- Goal of the exercise:
The line containing "RFID1 pin RST: 12 -> A2" marks the end: quote every line from the start of the records below through it, word for word.

══ The data ══

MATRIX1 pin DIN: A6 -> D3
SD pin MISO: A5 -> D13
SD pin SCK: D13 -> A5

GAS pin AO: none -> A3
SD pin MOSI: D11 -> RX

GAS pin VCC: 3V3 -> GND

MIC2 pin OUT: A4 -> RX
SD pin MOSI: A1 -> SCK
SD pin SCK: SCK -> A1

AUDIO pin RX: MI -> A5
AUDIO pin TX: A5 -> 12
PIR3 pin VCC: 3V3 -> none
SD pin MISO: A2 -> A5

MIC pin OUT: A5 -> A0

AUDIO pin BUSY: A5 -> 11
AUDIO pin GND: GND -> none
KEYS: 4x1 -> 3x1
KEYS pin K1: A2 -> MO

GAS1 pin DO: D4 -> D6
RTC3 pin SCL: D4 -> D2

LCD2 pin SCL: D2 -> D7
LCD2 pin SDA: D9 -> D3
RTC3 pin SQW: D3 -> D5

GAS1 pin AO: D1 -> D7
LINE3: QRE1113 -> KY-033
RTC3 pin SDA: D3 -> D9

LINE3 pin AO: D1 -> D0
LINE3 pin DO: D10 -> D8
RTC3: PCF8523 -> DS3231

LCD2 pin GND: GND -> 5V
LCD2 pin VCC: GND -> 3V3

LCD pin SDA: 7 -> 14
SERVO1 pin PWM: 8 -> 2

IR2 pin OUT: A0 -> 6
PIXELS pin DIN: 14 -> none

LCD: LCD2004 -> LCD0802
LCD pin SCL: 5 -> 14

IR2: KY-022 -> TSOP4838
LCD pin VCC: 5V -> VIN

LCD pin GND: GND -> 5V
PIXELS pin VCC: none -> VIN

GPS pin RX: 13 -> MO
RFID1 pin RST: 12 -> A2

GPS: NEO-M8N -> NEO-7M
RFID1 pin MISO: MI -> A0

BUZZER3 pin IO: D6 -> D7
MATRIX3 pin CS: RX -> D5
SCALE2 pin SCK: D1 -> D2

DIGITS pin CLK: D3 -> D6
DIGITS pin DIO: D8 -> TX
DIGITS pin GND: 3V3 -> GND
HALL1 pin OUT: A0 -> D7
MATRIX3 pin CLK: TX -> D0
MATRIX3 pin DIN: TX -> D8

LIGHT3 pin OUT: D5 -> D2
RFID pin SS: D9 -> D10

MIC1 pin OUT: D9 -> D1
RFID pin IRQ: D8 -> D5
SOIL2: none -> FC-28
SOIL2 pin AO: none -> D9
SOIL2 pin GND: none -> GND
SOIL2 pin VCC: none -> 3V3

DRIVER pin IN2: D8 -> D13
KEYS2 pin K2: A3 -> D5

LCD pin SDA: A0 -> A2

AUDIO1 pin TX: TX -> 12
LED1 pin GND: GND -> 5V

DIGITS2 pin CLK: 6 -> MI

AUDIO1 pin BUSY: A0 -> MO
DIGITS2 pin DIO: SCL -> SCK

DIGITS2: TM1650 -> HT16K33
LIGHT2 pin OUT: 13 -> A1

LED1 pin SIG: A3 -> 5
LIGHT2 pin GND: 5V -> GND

═══

- Your response:
MATRIX1 pin DIN: A6 -> D3
SD pin MISO: A5 -> D13
SD pin SCK: D13 -> A5

GAS pin AO: none -> A3
SD pin MOSI: D11 -> RX

GAS pin VCC: 3V3 -> GND

MIC2 pin OUT: A4 -> RX
SD pin MOSI: A1 -> SCK
SD pin SCK: SCK -> A1

AUDIO pin RX: MI -> A5
AUDIO pin TX: A5 -> 12
PIR3 pin VCC: 3V3 -> none
SD pin MISO: A2 -> A5

MIC pin OUT: A5 -> A0

AUDIO pin BUSY: A5 -> 11
AUDIO pin GND: GND -> none
KEYS: 4x1 -> 3x1
KEYS pin K1: A2 -> MO

GAS1 pin DO: D4 -> D6
RTC3 pin SCL: D4 -> D2

LCD2 pin SCL: D2 -> D7
LCD2 pin SDA: D9 -> D3
RTC3 pin SQW: D3 -> D5

GAS1 pin AO: D1 -> D7
LINE3: QRE1113 -> KY-033
RTC3 pin SDA: D3 -> D9

LINE3 pin AO: D1 -> D0
LINE3 pin DO: D10 -> D8
RTC3: PCF8523 -> DS3231

LCD2 pin GND: GND -> 5V
LCD2 pin VCC: GND -> 3V3

LCD pin SDA: 7 -> 14
SERVO1 pin PWM: 8 -> 2

IR2 pin OUT: A0 -> 6
PIXELS pin DIN: 14 -> none

LCD: LCD2004 -> LCD0802
LCD pin SCL: 5 -> 14

IR2: KY-022 -> TSOP4838
LCD pin VCC: 5V -> VIN

LCD pin GND: GND -> 5V
PIXELS pin VCC: none -> VIN

GPS pin RX: 13 -> MO
RFID1 pin RST: 12 -> A2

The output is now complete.